- Problem description:
The answer must be an exact copy of the records, with every picture removed.

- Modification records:
□ □ □ □ □ □ □

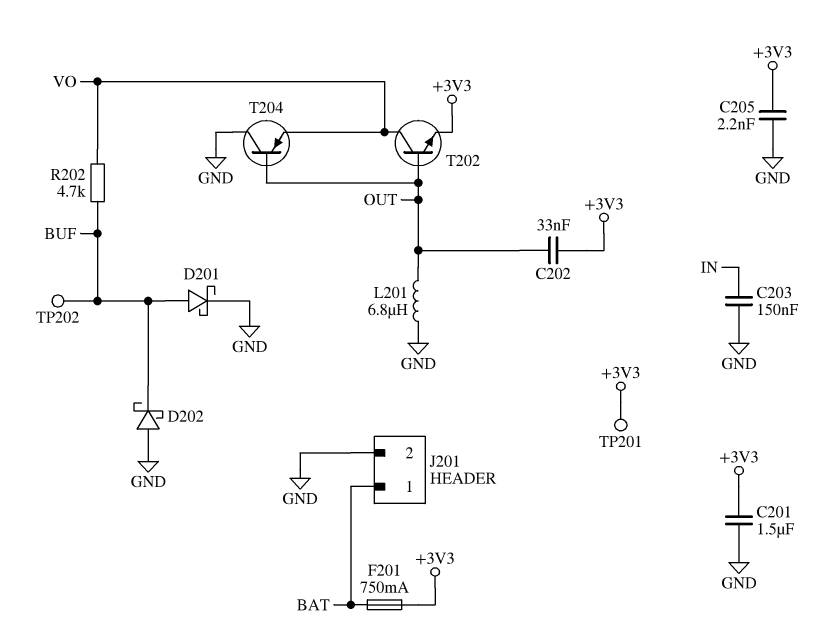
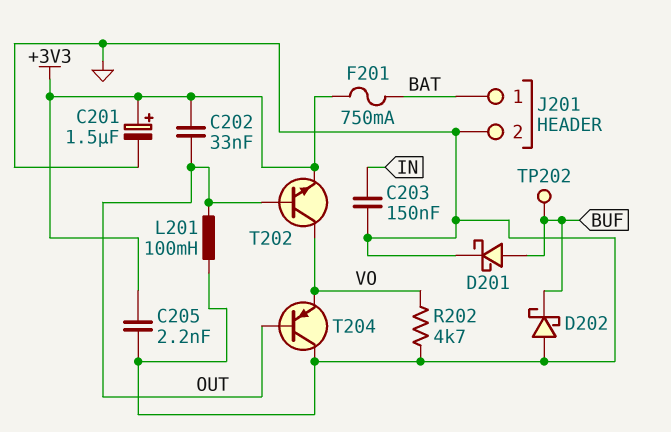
C201: 1.5uF (+3V3, GND) -> 1.5uF (plus +3V3, minus GND)
L201: 6.8uH (GND, OUT) -> 100mH (GND, OUT)
R202: 4.7k (BUF, VO) -> 4.7k (GND, VO)
TP201: test point (+3V3) -> none

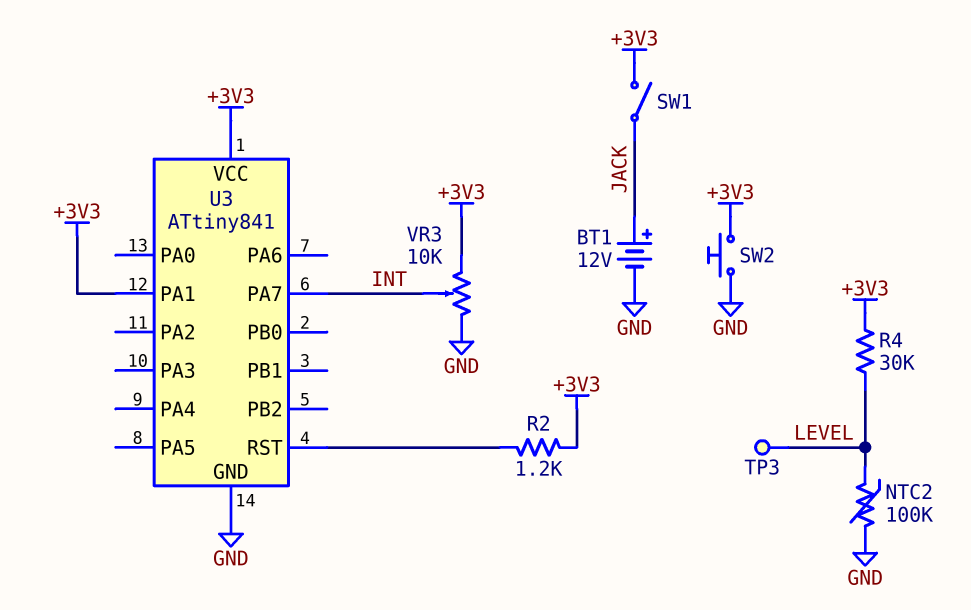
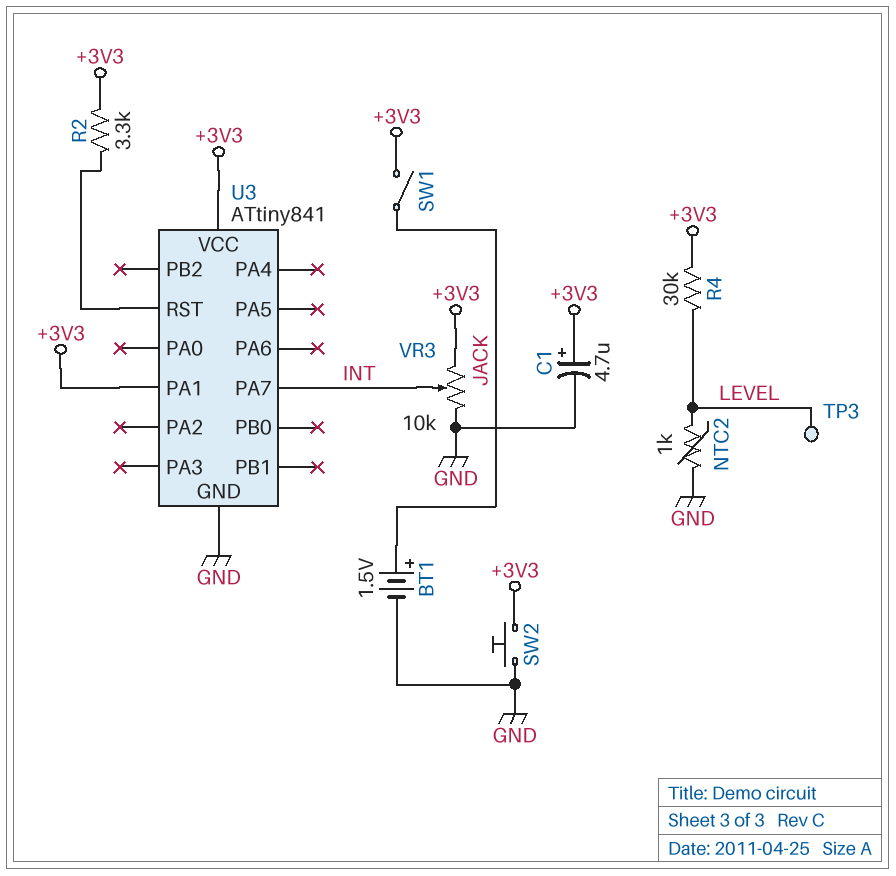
BT1: 12V (plus JACK, minus GND) -> 1.5V (plus JACK, minus GND)
C1: none -> 4.7uF (plus +3V3, minus GND)
NTC2: 100k (GND, LEVEL) -> 1k (GND, LEVEL)
R2: 1.2k (+3V3, U3/RST) -> 3.3k (+3V3, U3/RST)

□ □ □ □ □ □ □

- Solved problem:
C201: 1.5uF (+3V3, GND) -> 1.5uF (plus +3V3, minus GND)
L201: 6.8uH (GND, OUT) -> 100mH (GND, OUT)
R202: 4.7k (BUF, VO) -> 4.7k (GND, VO)
TP201: test point (+3V3) -> none

BT1: 12V (plus JACK, minus GND) -> 1.5V (plus JACK, minus GND)
C1: none -> 4.7uF (plus +3V3, minus GND)
NTC2: 100k (GND, LEVEL) -> 1k (GND, LEVEL)
R2: 1.2k (+3V3, U3/RST) -> 3.3k (+3V3, U3/RST)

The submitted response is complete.